Start of Block

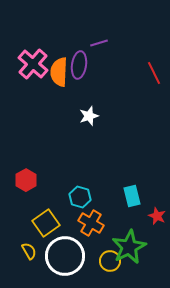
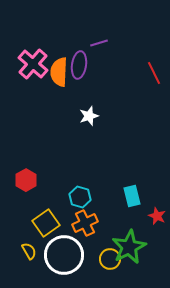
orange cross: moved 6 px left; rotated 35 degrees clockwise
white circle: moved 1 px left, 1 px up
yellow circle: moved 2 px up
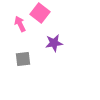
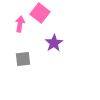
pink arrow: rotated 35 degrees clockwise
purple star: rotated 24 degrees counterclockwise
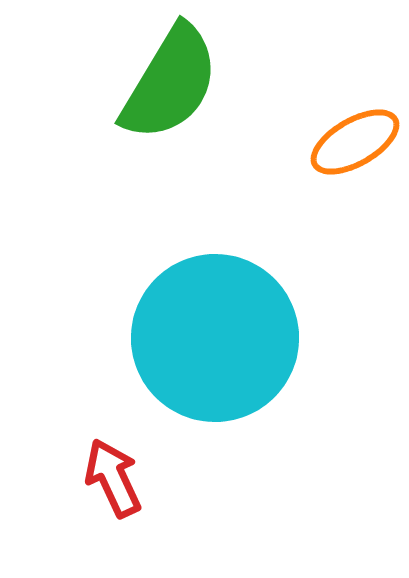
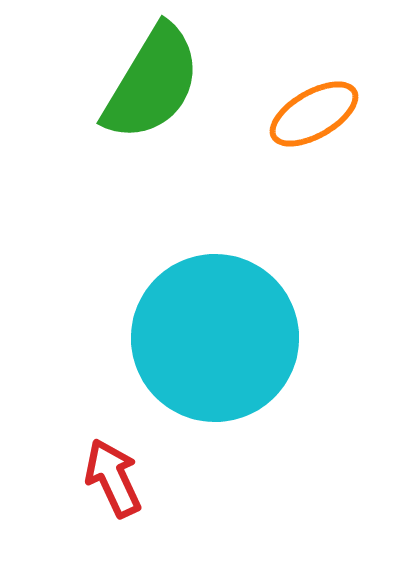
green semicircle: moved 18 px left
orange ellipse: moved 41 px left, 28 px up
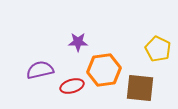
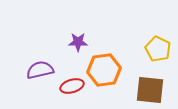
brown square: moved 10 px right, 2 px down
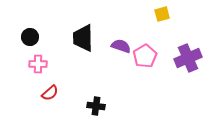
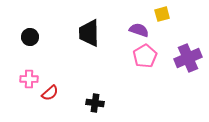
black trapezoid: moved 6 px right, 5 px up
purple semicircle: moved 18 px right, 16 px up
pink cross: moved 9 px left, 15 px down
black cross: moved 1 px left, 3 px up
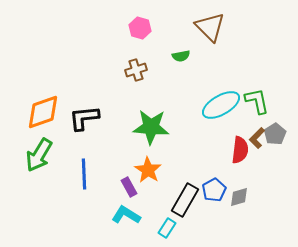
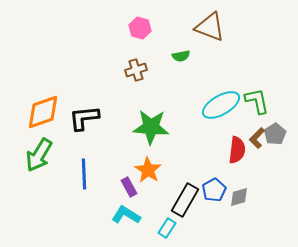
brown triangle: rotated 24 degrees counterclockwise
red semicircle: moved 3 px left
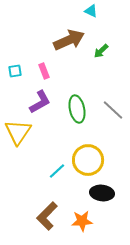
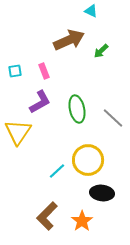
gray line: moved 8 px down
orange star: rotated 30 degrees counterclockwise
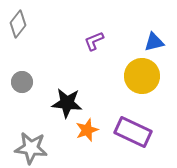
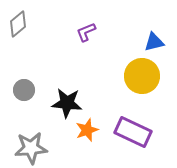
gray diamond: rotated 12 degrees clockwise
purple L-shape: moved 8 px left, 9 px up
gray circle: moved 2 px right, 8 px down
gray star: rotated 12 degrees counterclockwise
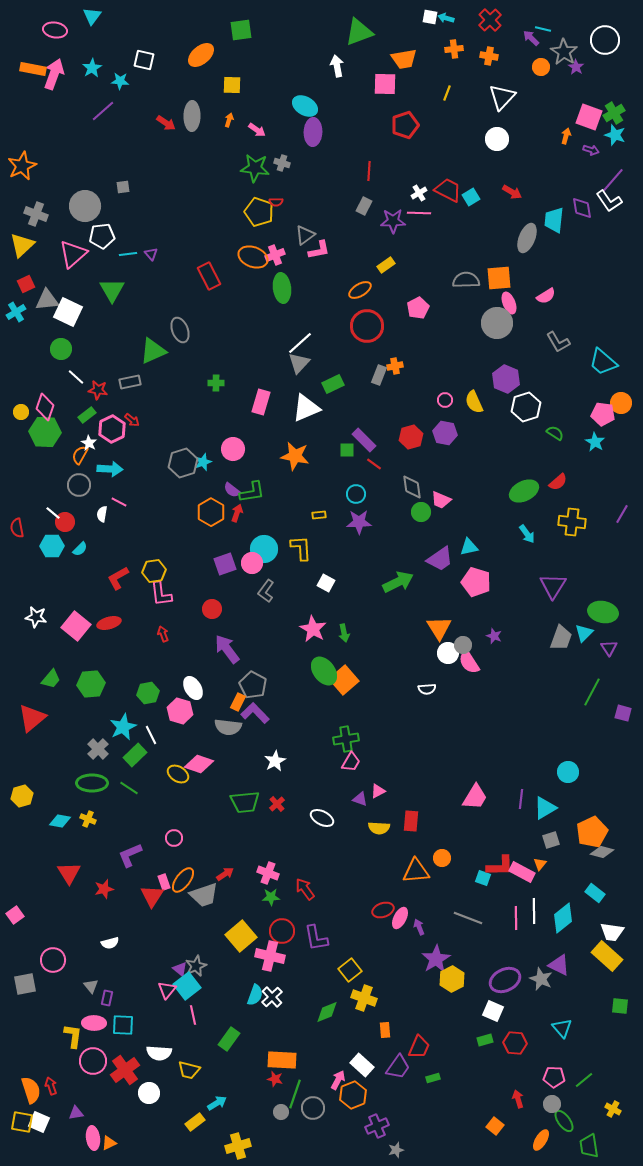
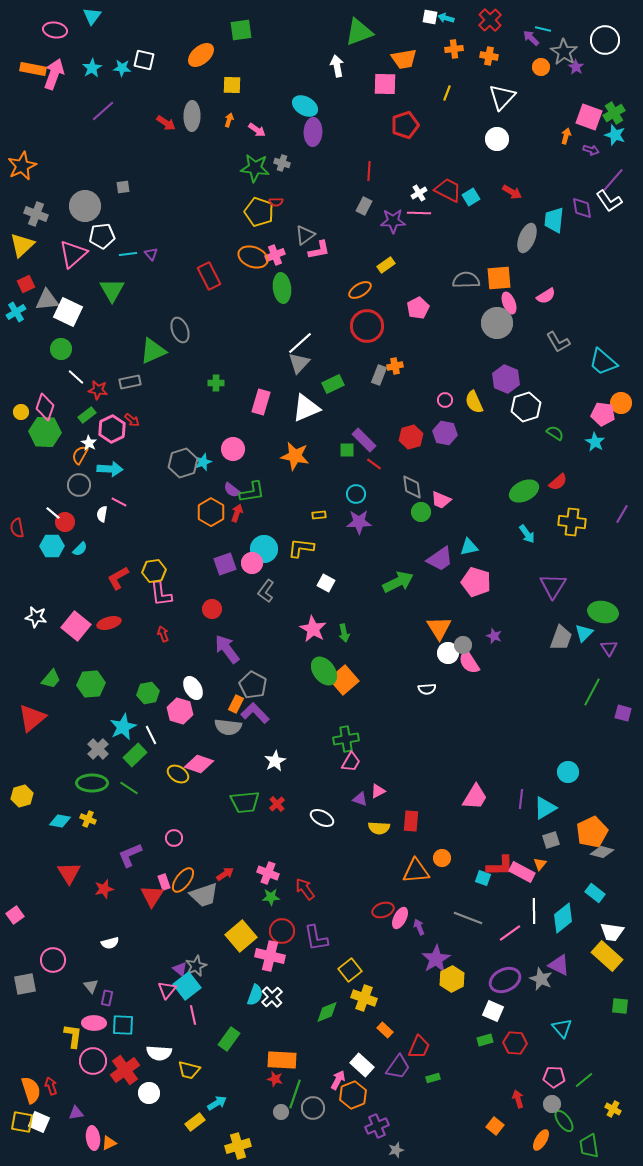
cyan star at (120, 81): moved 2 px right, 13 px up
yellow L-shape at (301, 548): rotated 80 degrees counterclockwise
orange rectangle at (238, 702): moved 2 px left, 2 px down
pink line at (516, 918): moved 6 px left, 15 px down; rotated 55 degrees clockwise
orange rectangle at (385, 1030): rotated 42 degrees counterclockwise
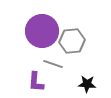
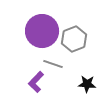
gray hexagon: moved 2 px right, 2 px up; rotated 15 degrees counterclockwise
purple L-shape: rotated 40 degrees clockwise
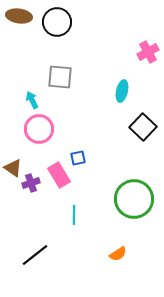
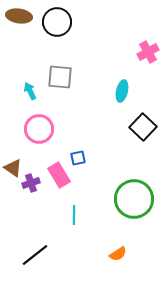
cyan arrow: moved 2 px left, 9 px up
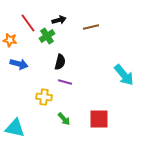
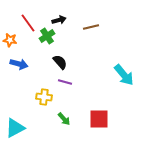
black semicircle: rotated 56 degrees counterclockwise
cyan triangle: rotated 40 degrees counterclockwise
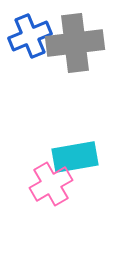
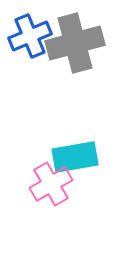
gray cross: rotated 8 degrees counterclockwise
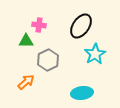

End of Block
Start of Block

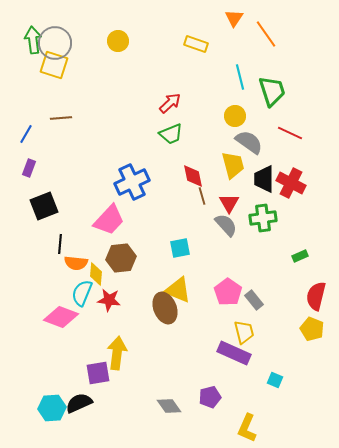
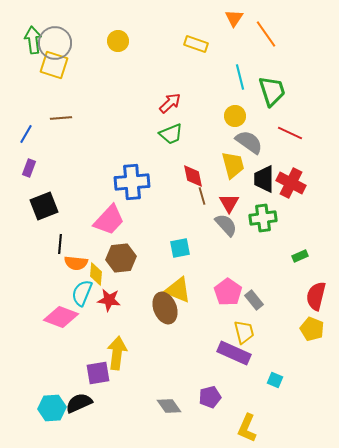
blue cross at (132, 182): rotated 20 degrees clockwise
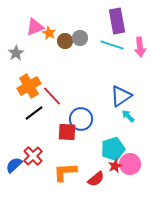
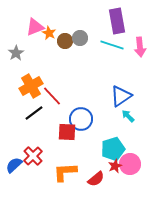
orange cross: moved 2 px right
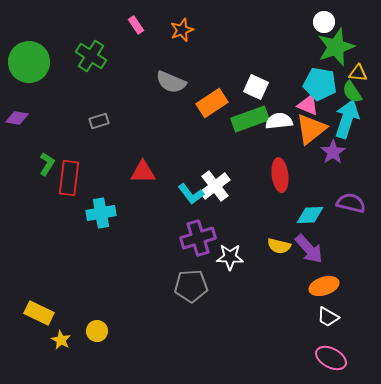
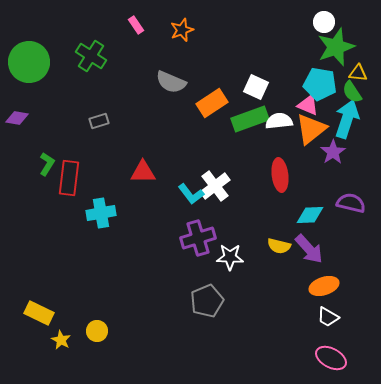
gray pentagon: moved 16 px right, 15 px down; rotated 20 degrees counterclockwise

End of Block
Start of Block

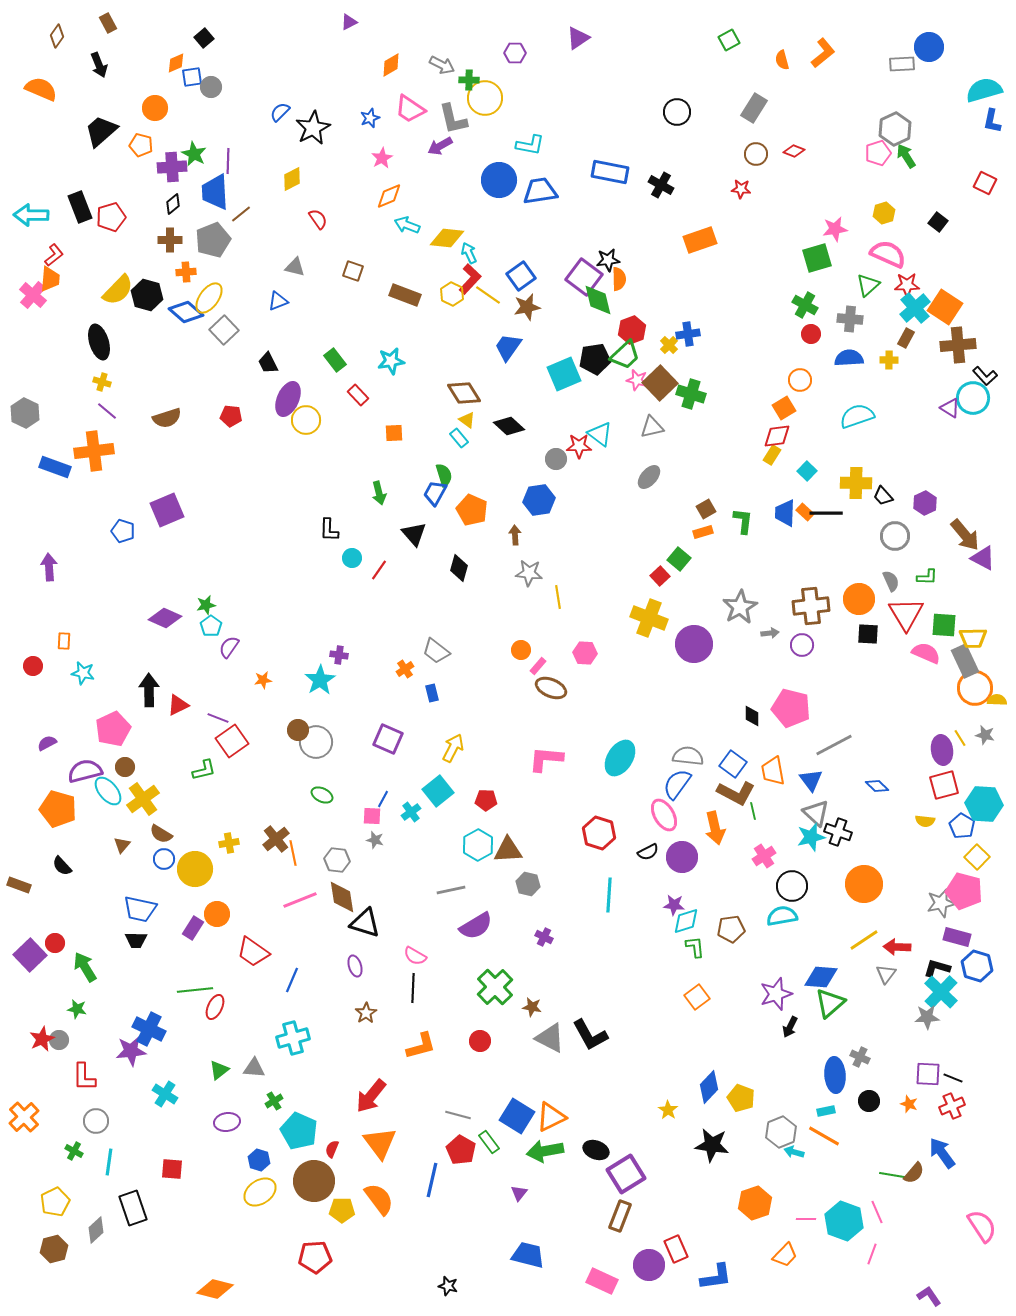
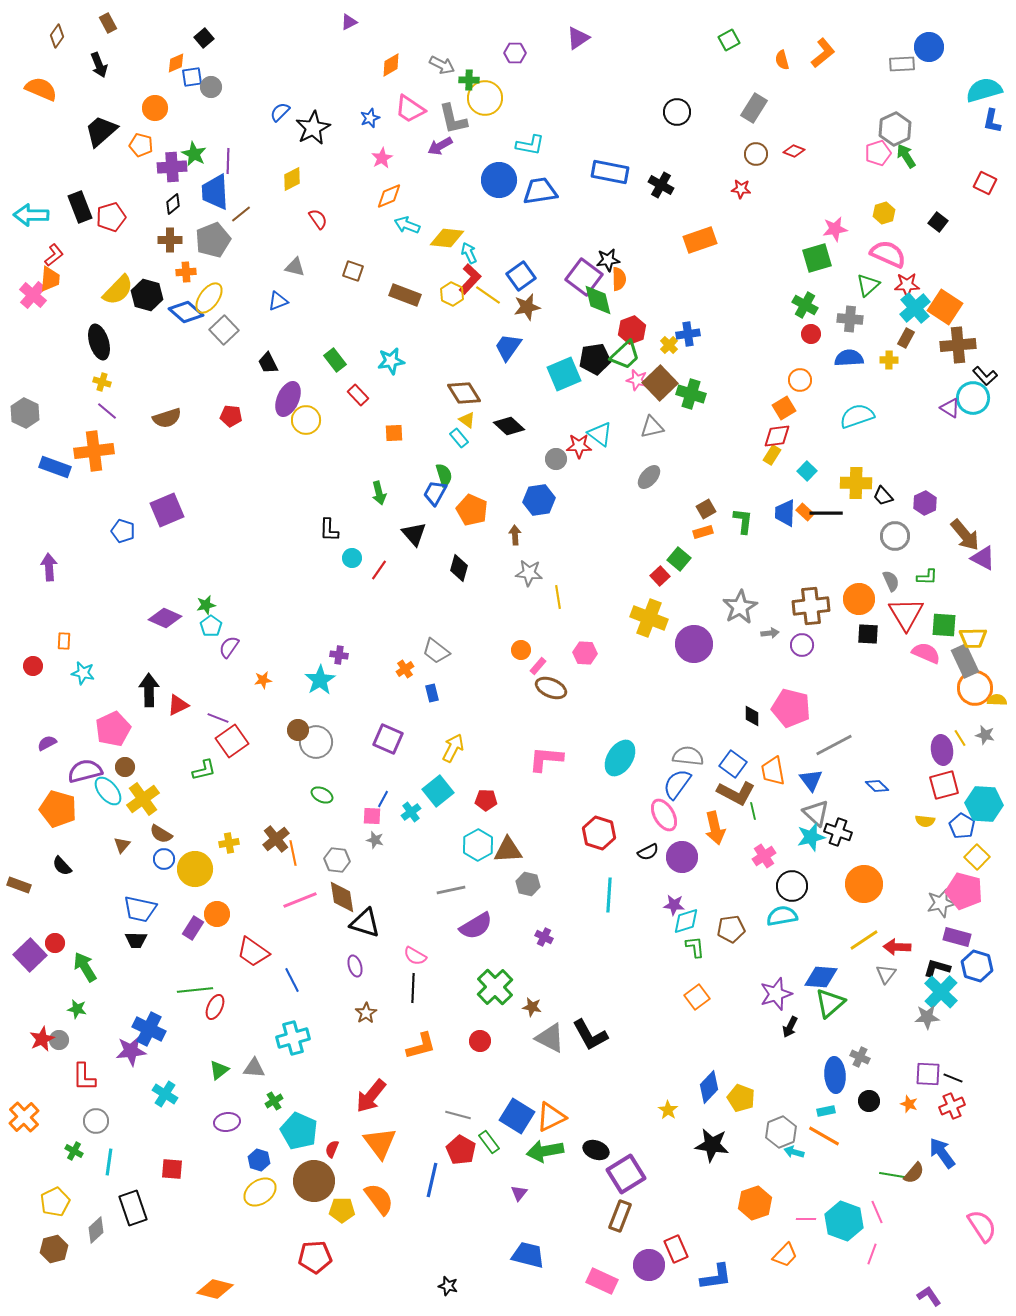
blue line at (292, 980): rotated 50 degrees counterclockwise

End of Block

*Task objective*: Range to print from the listing above: from the line with "orange cross: moved 6" up to and including the line with "black cross: moved 1 px left, 3 px up". Please print those lines exactly, with no pictures and nothing more.

*Exercise response*:
orange cross: moved 6 px left; rotated 35 degrees clockwise
white circle: moved 1 px left, 1 px up
yellow circle: moved 2 px up
pink arrow: rotated 35 degrees clockwise
purple star: rotated 24 degrees counterclockwise
green semicircle: moved 18 px left
orange ellipse: moved 41 px left, 28 px up
brown square: moved 10 px right, 2 px down
black trapezoid: moved 6 px right, 5 px up
purple semicircle: moved 18 px right, 16 px up
pink cross: moved 9 px left, 15 px down
black cross: moved 1 px left, 3 px up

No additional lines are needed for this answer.